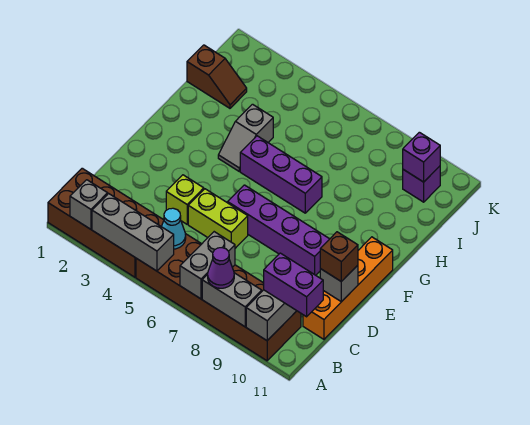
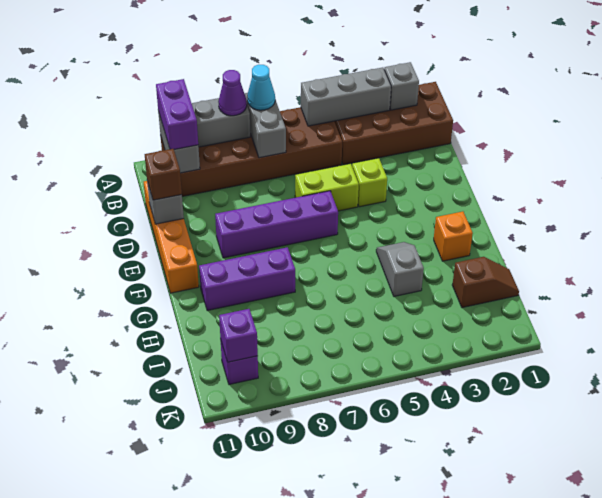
cyan cone B5 level 2 -> cyan cone A7 level 3
purple brick B10:B11 level 3 -> purple brick A10:B10 level 3
none -> orange brick G2 level 1
purple brick G5:G7 level 1 -> purple brick G8:G10 level 1
brown slope I1:I2 level 1 top 1 -> brown slope I1:I2 level 1 top 2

Required action:
Starting at the line that contains "none -> orange brick G2 level 1", write out every line through the end of the entries, exactly and with nothing added.

Exercise response:
none -> orange brick G2 level 1
purple brick G5:G7 level 1 -> purple brick G8:G10 level 1
brown slope I1:I2 level 1 top 1 -> brown slope I1:I2 level 1 top 2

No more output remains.